=== Records from a data collection ===
^^^^^^^^^^^^^^^^

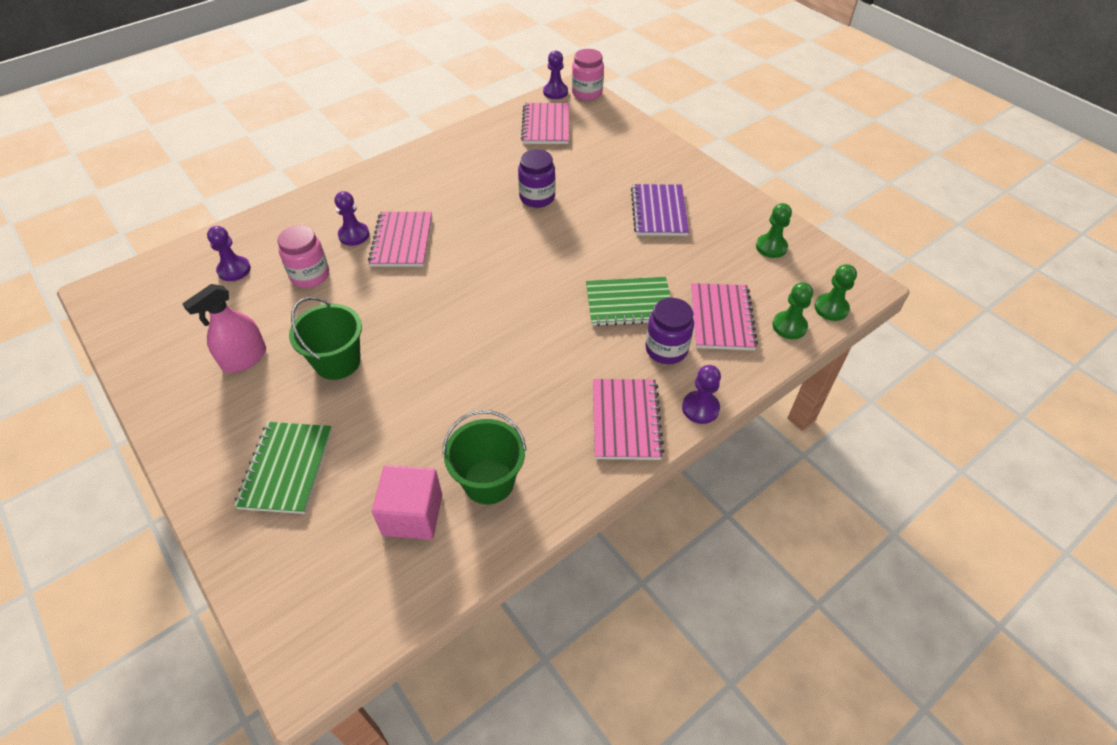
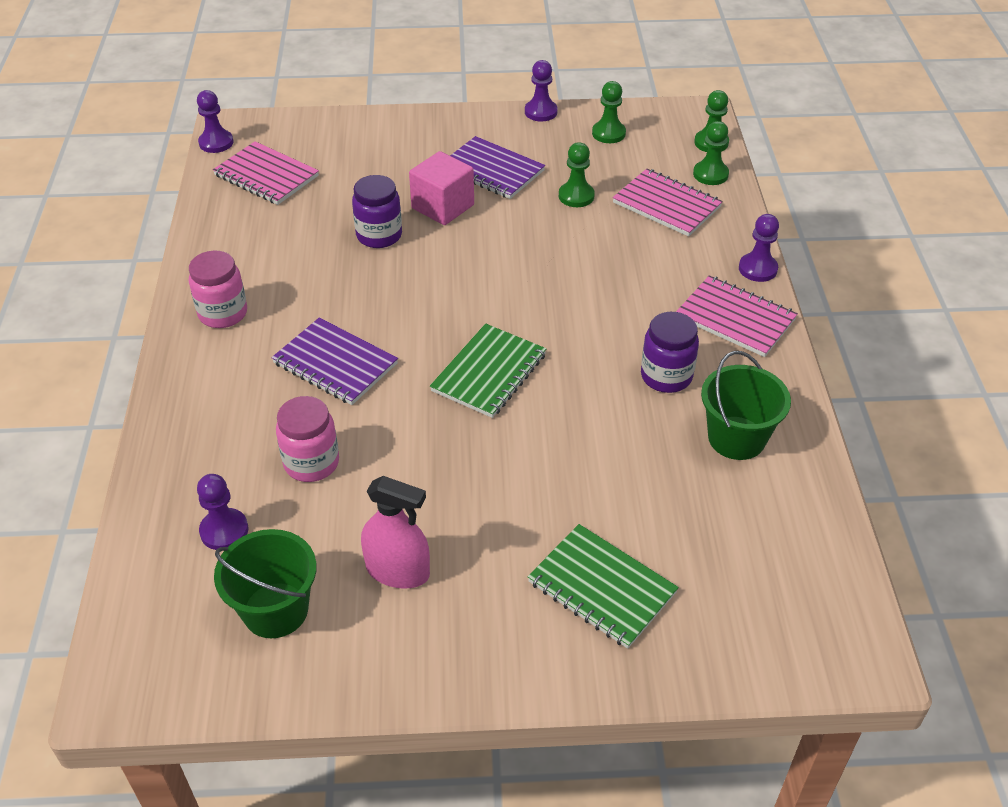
camera: 55 degrees left, 5 degrees down
(244, 358) = (398, 571): pink spray bottle -> pink spray bottle turned 60 degrees counterclockwise
(337, 362) = (479, 489): green bucket -> green bucket (275, 610)
(354, 235) = (280, 399): purple pawn -> purple pawn (541, 112)
(401, 241) = (335, 364): pink notebook -> purple notebook
(412, 514) = (736, 508): pink cube -> pink cube (443, 207)
(587, 93) = (248, 124): pink jar -> pink jar (223, 313)
(629, 303) = (596, 248): green notebook -> green notebook (489, 373)
(666, 349) = (673, 254): purple jar -> purple jar (666, 376)
(677, 265) = (576, 196): none -> green pawn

^^^^^^^^^^^^^^^^

=== Your objective ===
Write the entries above out in full, exactly, with no images.

=== Answer box ===
camera: 55 degrees left, 5 degrees down
(244, 358) = (398, 571): pink spray bottle -> pink spray bottle turned 60 degrees counterclockwise
(337, 362) = (479, 489): green bucket -> green bucket (275, 610)
(354, 235) = (280, 399): purple pawn -> purple pawn (541, 112)
(401, 241) = (335, 364): pink notebook -> purple notebook
(412, 514) = (736, 508): pink cube -> pink cube (443, 207)
(587, 93) = (248, 124): pink jar -> pink jar (223, 313)
(629, 303) = (596, 248): green notebook -> green notebook (489, 373)
(666, 349) = (673, 254): purple jar -> purple jar (666, 376)
(677, 265) = (576, 196): none -> green pawn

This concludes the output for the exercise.